# Data records
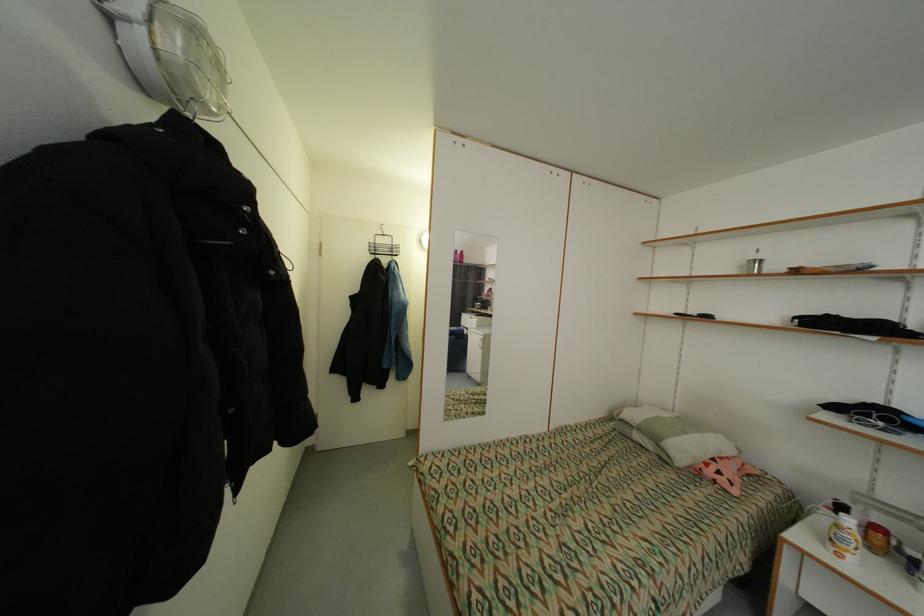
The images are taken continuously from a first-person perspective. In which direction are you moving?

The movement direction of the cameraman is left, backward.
--
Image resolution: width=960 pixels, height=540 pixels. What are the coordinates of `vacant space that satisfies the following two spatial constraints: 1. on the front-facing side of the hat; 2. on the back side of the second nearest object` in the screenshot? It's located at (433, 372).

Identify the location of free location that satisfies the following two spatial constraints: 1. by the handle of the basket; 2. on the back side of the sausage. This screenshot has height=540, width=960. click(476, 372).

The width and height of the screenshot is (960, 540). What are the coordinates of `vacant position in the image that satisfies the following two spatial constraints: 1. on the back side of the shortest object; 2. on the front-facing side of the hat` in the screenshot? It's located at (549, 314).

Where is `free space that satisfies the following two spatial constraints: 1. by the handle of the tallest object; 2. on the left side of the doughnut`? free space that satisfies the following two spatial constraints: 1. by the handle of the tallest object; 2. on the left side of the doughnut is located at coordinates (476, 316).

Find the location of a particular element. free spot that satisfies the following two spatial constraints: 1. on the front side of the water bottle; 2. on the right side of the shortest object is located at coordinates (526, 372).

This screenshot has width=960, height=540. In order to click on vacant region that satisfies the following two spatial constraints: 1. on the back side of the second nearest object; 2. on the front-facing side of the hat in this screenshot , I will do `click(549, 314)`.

# Task goal
Please return, character for character, the entries between the line holding "Identify the location" and the line holding "Find the location", inclusive.

# Solution
Identify the location of free location that satisfies the following two spatial constraints: 1. by the handle of the basket; 2. on the back side of the sausage. This screenshot has height=540, width=960. click(476, 372).

The width and height of the screenshot is (960, 540). What are the coordinates of `vacant position in the image that satisfies the following two spatial constraints: 1. on the back side of the shortest object; 2. on the front-facing side of the hat` in the screenshot? It's located at (549, 314).

Where is `free space that satisfies the following two spatial constraints: 1. by the handle of the tallest object; 2. on the left side of the doughnut`? free space that satisfies the following two spatial constraints: 1. by the handle of the tallest object; 2. on the left side of the doughnut is located at coordinates (476, 316).

Find the location of a particular element. free spot that satisfies the following two spatial constraints: 1. on the front side of the water bottle; 2. on the right side of the shortest object is located at coordinates (526, 372).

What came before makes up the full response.